EXERCISE ▸ Could you retype the entries below exactly, omitting every picture?
DATA TO PROCESS below:
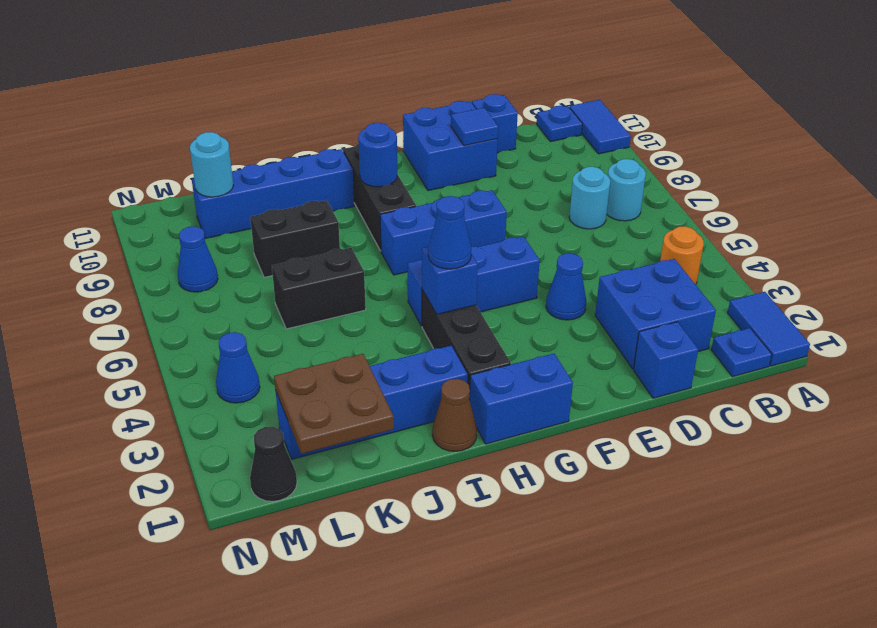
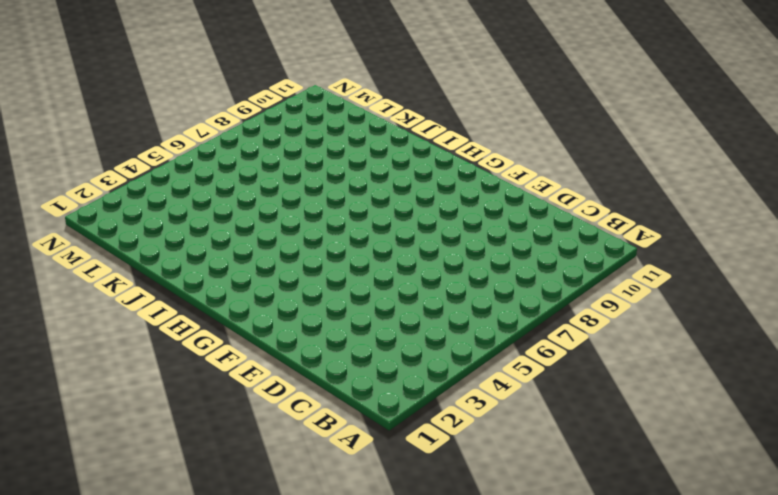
none -> blue tile A1:A2 level 1
none -> blue tile A10:A11 level 1
none -> blue plate B1 level 1
none -> orange round brick B4 level 1

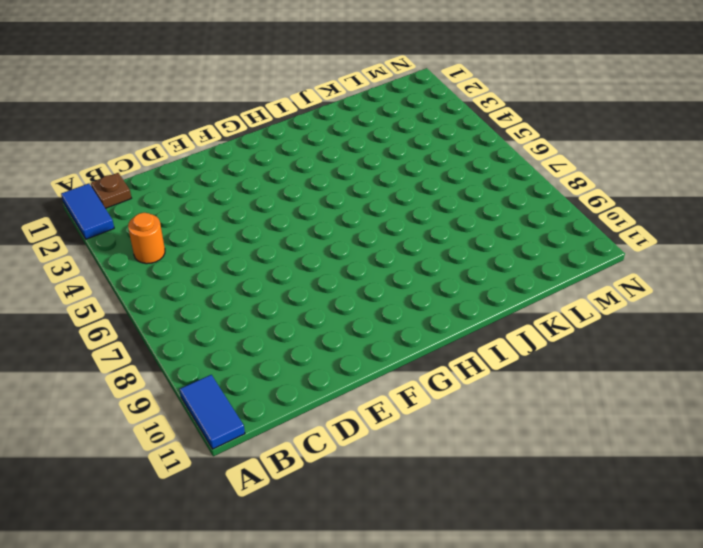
brown plate B1 level 1 -> blue plate B1 level 1
none -> cyan round brick B7 level 1
none -> blue plate B11 level 1
none -> blue brick C2:D3 level 1
none -> cyan round brick C7 level 1

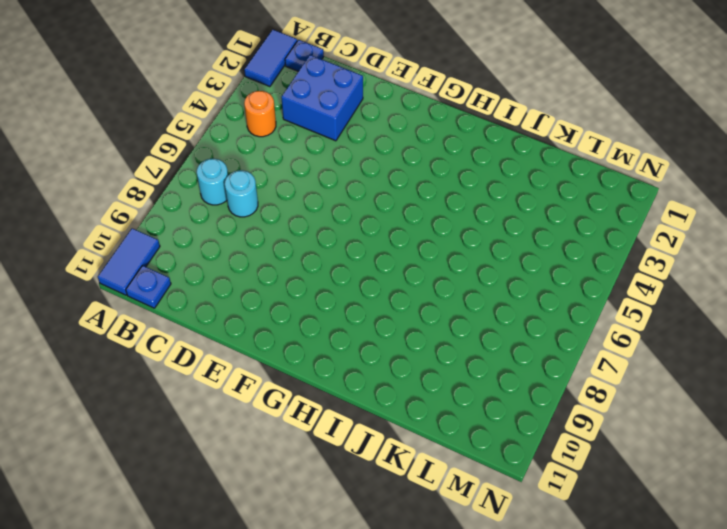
none -> blue brick D1 level 1
none -> blue brick D11 level 1
none -> blue cone E4 level 1
none -> blue brick E10:F11 level 1

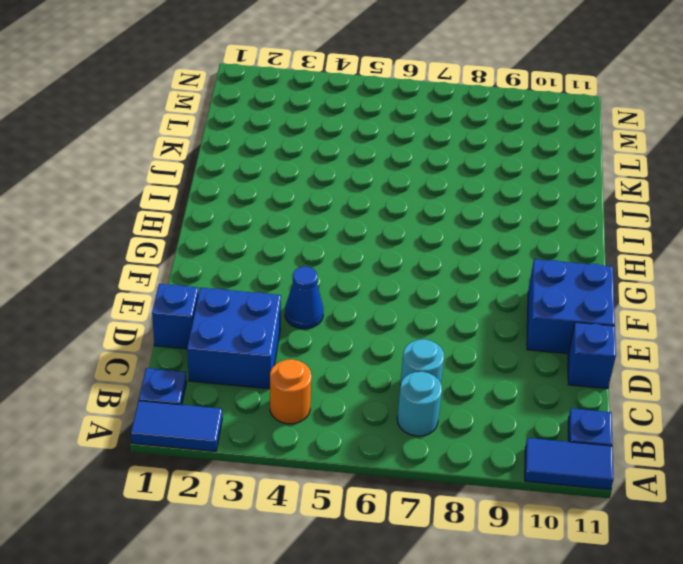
none -> blue brick F5:H5 level 1
none -> blue brick F7:H7 level 1
none -> blue brick G1:H1 level 1
none -> black brick H2:H4 level 1

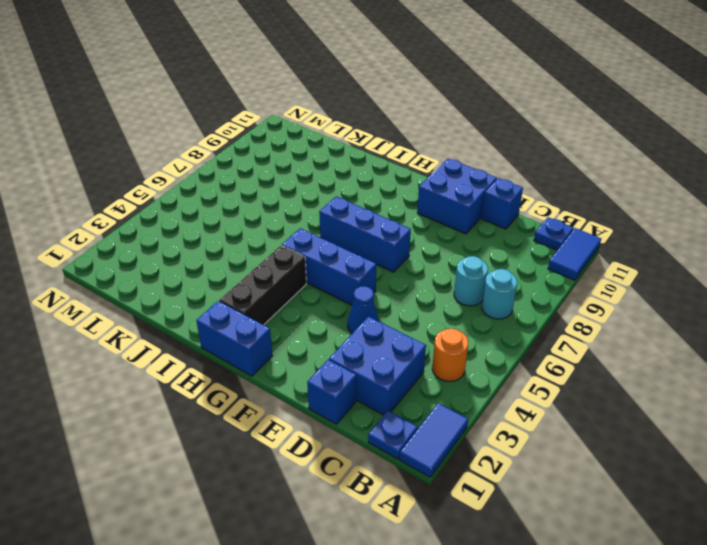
none -> black brick H8:H10 level 1
none -> brown cone I1 level 1
none -> blue brick I2:L2 level 1
none -> blue brick I10:L10 level 1

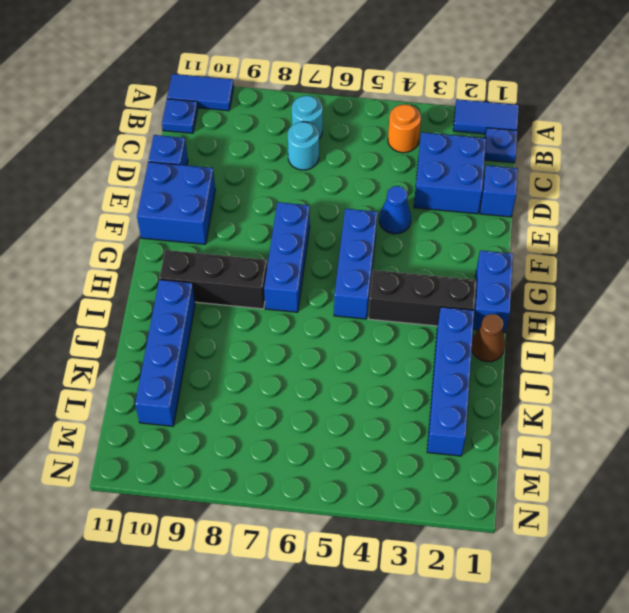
none -> black brick J6:K6 level 1
none -> black brick J8:K8 level 1
none -> black cone M1 level 1
none -> blue cone M4 level 1

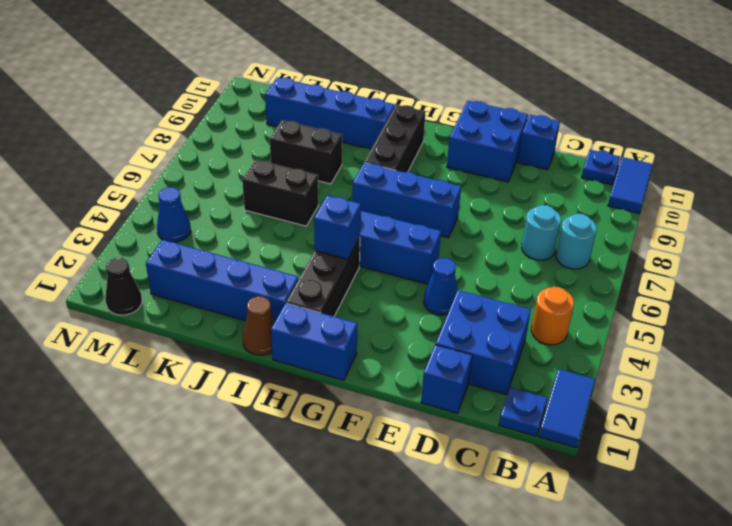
none -> blue cone M8 level 1
none -> blue tile E10 level 2
none -> blue round brick H9 level 2
none -> brown plate K1:L2 level 2

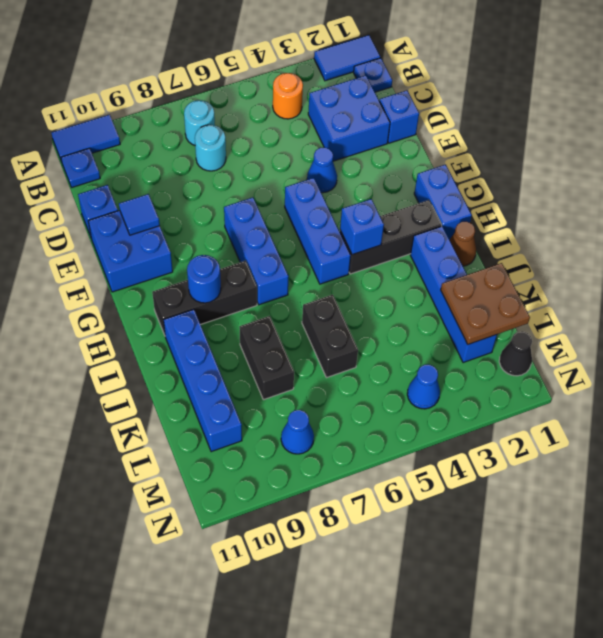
none -> cyan round brick L10 level 2
none -> blue cone H4 level 3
End of DATA TO PROCESS.
TASK RESPONSE ▸
none -> blue tile A1:A2 level 1
none -> blue tile A10:A11 level 1
none -> blue plate B1 level 1
none -> orange round brick B4 level 1

brown plate B1 level 1 -> blue plate B1 level 1
none -> cyan round brick B7 level 1
none -> blue plate B11 level 1
none -> blue brick C2:D3 level 1
none -> cyan round brick C7 level 1

none -> blue brick D1 level 1
none -> blue brick D11 level 1
none -> blue cone E4 level 1
none -> blue brick E10:F11 level 1

none -> blue brick F5:H5 level 1
none -> blue brick F7:H7 level 1
none -> blue brick G1:H1 level 1
none -> black brick H2:H4 level 1

none -> black brick H8:H10 level 1
none -> brown cone I1 level 1
none -> blue brick I2:L2 level 1
none -> blue brick I10:L10 level 1

none -> black brick J6:K6 level 1
none -> black brick J8:K8 level 1
none -> black cone M1 level 1
none -> blue cone M4 level 1

none -> blue cone M8 level 1
none -> blue tile E10 level 2
none -> blue round brick H9 level 2
none -> brown plate K1:L2 level 2

none -> cyan round brick L10 level 2
none -> blue cone H4 level 3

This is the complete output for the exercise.